++++ Entries shown
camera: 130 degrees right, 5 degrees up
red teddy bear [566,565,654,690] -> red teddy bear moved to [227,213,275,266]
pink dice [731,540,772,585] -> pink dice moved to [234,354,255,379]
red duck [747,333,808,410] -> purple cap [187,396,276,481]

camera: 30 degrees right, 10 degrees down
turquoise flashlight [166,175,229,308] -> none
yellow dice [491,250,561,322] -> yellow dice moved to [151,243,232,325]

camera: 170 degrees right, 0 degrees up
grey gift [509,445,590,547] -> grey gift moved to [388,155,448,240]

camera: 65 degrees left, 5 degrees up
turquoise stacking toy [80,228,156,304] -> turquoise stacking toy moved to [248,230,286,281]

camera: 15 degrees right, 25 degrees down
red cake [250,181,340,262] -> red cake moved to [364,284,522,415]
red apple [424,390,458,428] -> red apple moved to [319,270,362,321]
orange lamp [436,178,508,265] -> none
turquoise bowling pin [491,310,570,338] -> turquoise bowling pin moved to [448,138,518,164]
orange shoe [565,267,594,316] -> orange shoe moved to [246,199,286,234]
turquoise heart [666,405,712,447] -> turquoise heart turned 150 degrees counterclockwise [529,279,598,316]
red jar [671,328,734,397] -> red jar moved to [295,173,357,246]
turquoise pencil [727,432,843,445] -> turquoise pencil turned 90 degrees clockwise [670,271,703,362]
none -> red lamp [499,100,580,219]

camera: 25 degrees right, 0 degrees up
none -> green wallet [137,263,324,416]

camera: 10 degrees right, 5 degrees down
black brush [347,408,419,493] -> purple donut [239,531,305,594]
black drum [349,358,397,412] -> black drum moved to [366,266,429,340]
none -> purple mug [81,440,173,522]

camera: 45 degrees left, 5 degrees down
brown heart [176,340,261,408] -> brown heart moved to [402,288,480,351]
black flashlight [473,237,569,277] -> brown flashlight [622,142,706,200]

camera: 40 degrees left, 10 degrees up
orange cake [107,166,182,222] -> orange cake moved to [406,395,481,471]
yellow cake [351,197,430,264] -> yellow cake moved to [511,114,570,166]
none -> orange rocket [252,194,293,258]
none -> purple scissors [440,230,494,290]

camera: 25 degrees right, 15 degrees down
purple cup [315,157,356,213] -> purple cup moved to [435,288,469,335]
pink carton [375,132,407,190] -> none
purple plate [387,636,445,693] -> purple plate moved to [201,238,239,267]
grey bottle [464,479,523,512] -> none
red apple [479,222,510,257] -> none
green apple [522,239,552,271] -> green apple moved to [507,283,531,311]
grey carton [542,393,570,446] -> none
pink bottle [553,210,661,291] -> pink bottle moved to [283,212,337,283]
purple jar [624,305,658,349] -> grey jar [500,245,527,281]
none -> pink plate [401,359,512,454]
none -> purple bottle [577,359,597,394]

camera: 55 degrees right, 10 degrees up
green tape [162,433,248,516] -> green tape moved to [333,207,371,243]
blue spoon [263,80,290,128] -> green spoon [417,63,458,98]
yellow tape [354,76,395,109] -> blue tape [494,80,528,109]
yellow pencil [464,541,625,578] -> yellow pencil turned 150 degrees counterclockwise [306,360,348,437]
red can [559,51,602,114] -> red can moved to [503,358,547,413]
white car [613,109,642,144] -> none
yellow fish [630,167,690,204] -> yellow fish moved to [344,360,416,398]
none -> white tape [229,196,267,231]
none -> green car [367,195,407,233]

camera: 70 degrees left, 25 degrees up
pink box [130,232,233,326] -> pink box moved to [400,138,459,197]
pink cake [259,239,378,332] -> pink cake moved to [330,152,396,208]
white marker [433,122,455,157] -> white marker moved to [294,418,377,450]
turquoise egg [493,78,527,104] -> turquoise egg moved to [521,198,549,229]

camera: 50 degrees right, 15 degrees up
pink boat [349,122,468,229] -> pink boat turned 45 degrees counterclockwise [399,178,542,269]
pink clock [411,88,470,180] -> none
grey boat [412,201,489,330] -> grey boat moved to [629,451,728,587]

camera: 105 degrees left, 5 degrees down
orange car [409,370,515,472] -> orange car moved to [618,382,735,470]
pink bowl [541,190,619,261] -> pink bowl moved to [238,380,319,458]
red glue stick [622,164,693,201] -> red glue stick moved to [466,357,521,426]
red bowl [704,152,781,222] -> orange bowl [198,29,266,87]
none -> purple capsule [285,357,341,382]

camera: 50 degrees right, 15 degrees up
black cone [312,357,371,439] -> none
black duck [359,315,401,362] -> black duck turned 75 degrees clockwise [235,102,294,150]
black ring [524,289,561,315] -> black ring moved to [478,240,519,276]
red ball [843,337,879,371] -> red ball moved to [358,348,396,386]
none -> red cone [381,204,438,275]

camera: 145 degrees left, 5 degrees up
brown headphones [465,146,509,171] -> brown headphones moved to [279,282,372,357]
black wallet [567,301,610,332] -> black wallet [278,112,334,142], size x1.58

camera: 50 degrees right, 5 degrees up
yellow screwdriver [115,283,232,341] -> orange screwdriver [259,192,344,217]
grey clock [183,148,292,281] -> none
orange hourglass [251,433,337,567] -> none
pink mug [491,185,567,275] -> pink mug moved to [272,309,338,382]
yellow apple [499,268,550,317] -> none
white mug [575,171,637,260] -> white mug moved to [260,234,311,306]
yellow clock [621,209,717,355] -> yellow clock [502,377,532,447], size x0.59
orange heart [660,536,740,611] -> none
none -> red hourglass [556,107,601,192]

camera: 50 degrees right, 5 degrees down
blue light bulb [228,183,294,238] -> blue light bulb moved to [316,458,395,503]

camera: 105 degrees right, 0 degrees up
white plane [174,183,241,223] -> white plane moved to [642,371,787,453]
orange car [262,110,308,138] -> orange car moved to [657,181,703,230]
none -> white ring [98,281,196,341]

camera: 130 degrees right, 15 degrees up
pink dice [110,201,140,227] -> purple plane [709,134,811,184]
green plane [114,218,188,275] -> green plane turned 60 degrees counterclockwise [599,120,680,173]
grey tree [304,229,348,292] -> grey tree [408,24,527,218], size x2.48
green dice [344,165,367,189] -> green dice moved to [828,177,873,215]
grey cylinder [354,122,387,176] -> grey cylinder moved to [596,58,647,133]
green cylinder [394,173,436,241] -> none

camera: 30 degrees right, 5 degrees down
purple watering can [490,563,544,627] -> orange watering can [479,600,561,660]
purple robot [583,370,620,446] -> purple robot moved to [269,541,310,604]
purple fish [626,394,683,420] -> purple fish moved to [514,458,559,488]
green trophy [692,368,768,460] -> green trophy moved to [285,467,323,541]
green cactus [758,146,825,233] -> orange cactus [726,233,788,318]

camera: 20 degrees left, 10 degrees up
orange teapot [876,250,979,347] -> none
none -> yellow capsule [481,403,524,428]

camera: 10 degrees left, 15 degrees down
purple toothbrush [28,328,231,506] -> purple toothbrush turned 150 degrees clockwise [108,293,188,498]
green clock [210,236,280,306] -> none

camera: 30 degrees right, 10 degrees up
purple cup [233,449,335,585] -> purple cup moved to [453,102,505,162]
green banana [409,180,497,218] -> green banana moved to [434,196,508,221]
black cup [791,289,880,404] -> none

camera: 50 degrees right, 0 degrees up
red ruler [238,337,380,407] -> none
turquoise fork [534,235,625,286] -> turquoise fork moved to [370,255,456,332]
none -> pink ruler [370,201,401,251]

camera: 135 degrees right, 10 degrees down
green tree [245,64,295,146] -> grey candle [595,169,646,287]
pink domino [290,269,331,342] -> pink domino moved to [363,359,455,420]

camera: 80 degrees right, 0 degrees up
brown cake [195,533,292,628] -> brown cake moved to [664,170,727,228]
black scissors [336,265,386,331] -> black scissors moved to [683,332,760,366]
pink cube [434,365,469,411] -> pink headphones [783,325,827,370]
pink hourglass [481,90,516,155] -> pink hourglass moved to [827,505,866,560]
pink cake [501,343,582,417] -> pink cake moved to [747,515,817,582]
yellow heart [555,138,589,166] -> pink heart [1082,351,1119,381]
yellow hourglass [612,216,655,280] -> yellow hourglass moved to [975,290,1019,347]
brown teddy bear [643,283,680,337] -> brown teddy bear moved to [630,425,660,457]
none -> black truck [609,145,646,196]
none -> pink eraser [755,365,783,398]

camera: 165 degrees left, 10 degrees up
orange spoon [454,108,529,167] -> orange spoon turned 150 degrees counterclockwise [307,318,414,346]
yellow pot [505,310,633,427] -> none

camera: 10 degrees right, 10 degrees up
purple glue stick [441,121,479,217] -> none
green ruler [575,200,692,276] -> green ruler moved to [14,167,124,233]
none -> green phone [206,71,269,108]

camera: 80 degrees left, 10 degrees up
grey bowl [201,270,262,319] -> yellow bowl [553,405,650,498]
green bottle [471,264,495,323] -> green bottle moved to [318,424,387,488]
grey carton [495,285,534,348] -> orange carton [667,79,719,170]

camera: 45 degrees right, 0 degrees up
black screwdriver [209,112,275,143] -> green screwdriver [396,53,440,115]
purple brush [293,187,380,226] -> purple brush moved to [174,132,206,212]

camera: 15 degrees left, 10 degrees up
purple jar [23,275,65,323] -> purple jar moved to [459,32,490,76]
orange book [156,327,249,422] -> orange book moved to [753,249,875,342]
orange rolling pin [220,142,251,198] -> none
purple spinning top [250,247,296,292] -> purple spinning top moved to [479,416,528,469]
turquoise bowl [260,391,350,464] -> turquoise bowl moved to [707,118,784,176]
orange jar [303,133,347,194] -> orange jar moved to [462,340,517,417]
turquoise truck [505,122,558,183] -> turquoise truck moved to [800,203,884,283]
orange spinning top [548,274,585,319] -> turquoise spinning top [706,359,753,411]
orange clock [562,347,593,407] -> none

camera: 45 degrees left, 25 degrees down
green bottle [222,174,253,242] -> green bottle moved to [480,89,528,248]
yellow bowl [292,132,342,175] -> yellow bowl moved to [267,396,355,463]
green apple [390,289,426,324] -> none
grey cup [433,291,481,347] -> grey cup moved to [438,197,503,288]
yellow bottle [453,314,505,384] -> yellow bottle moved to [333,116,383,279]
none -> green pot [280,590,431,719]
++++++++
● Exercise aim
Copy whichever lines above contain the string "headphones".

● Solved problem
brown headphones [465,146,509,171] -> brown headphones moved to [279,282,372,357]
pink cube [434,365,469,411] -> pink headphones [783,325,827,370]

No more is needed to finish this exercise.